-------- Task data
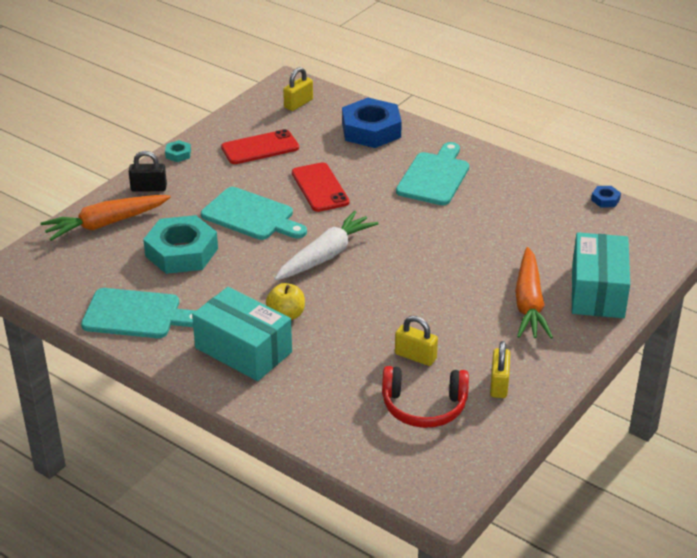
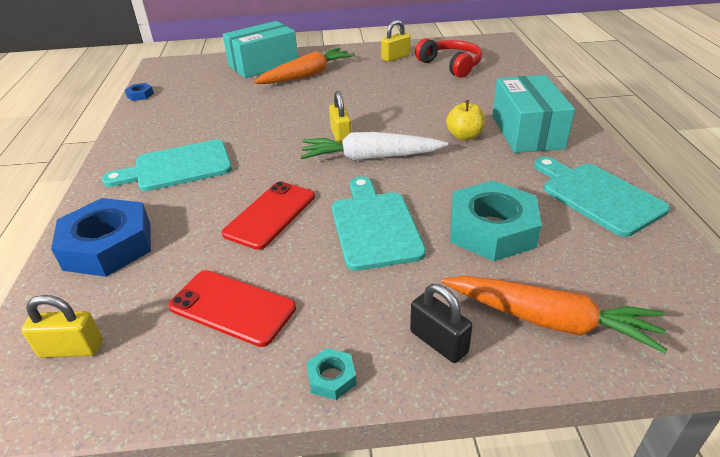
camera: 130 degrees left, 0 degrees up
(415, 356) = (417, 83): yellow padlock -> yellow padlock (341, 136)

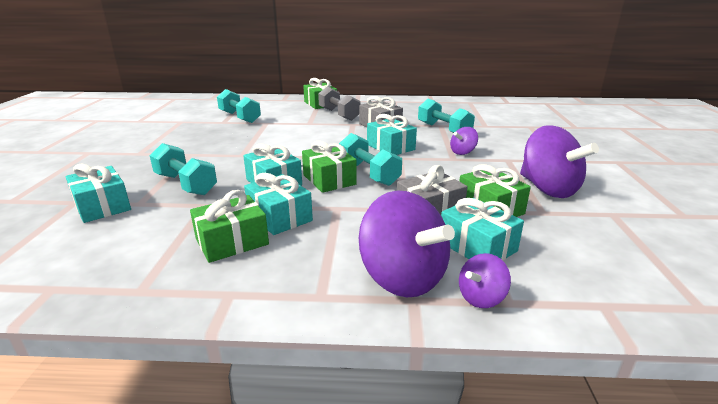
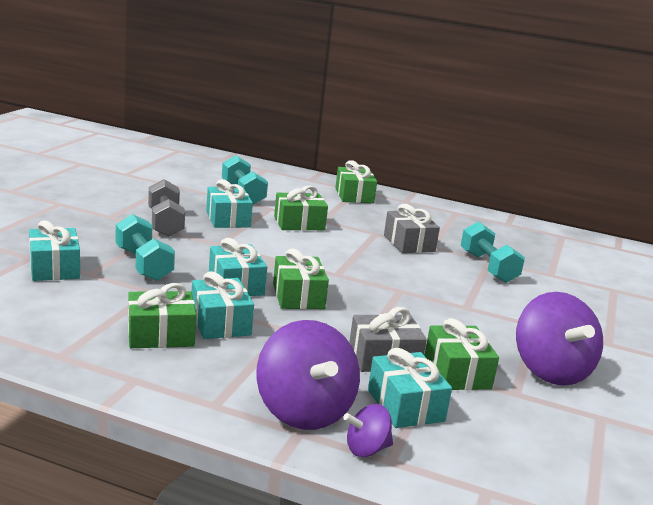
camera: 15 degrees right, 5 degrees down
(294, 128) = (299, 223): none -> green gift
(339, 114) = (367, 216): grey dumbbell -> grey dumbbell (165, 223)
(369, 173) = (348, 300): turquoise dumbbell -> none
(390, 147) = (399, 274): turquoise gift -> turquoise gift (228, 219)
(462, 152) = (485, 302): purple spinning top -> none

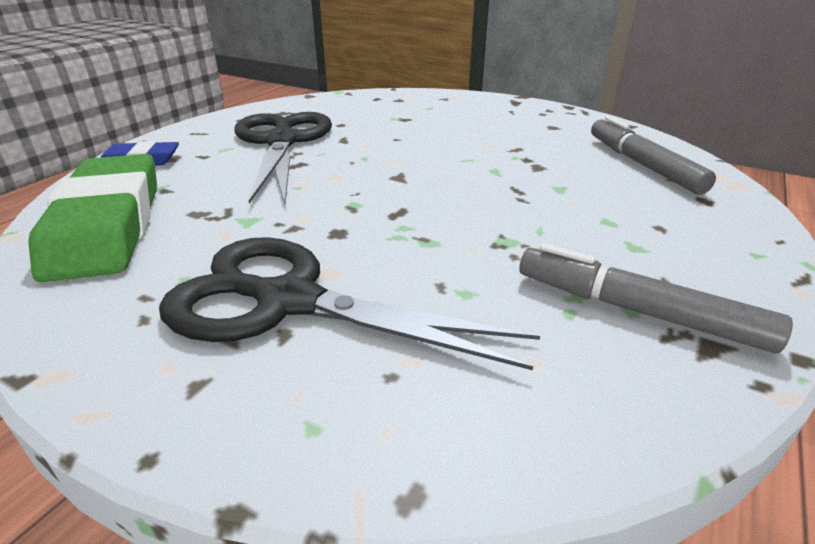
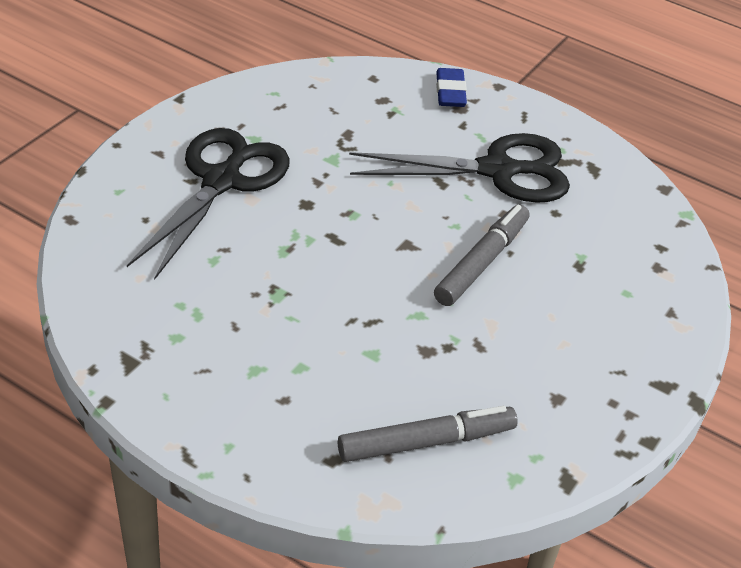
camera: 90 degrees right, 10 degrees up
(107, 225) = (333, 96): green eraser -> none
(638, 311) = (172, 338): grey marker -> grey marker (481, 262)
----------------
Output the entries verbatim but drop the images.

▶ [Exercise solution]
camera: 130 degrees left, 0 degrees up
(415, 356) = (417, 83): yellow padlock -> yellow padlock (341, 136)

camera: 15 degrees right, 5 degrees down
(294, 128) = (299, 223): none -> green gift
(339, 114) = (367, 216): grey dumbbell -> grey dumbbell (165, 223)
(369, 173) = (348, 300): turquoise dumbbell -> none
(390, 147) = (399, 274): turquoise gift -> turquoise gift (228, 219)
(462, 152) = (485, 302): purple spinning top -> none

camera: 90 degrees right, 10 degrees up
(107, 225) = (333, 96): green eraser -> none
(638, 311) = (172, 338): grey marker -> grey marker (481, 262)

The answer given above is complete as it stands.